## Instructions to follow
Reproduce the lines of the data below word for word, beginning at the line that contains "cyan rectangle: moved 6 px left" and stopping after the line that contains "purple pentagon: moved 3 px left, 6 px down". Leave the pictures out of your copy.

## Recorded data
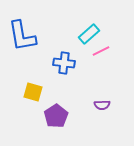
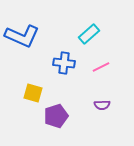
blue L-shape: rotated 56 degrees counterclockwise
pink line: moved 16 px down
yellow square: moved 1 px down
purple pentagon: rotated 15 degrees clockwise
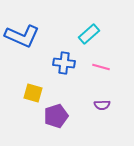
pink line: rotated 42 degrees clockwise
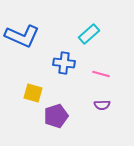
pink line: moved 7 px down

...

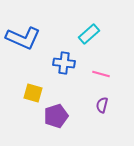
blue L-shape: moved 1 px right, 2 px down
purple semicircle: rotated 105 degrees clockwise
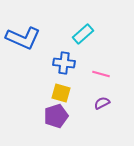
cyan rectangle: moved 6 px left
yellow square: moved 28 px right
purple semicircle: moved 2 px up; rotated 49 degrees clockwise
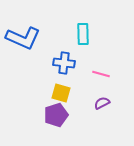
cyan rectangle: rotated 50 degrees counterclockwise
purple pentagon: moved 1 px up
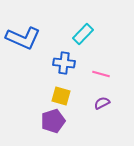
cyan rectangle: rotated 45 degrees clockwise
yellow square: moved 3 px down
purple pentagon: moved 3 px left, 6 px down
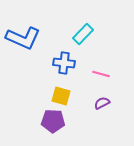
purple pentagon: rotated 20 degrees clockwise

## In response
cyan rectangle: moved 6 px left
yellow square: moved 28 px right
purple semicircle: moved 2 px up; rotated 49 degrees clockwise
cyan rectangle: rotated 50 degrees counterclockwise
purple pentagon: moved 1 px up
cyan rectangle: rotated 45 degrees clockwise
yellow square: moved 3 px down
purple pentagon: moved 3 px left, 6 px down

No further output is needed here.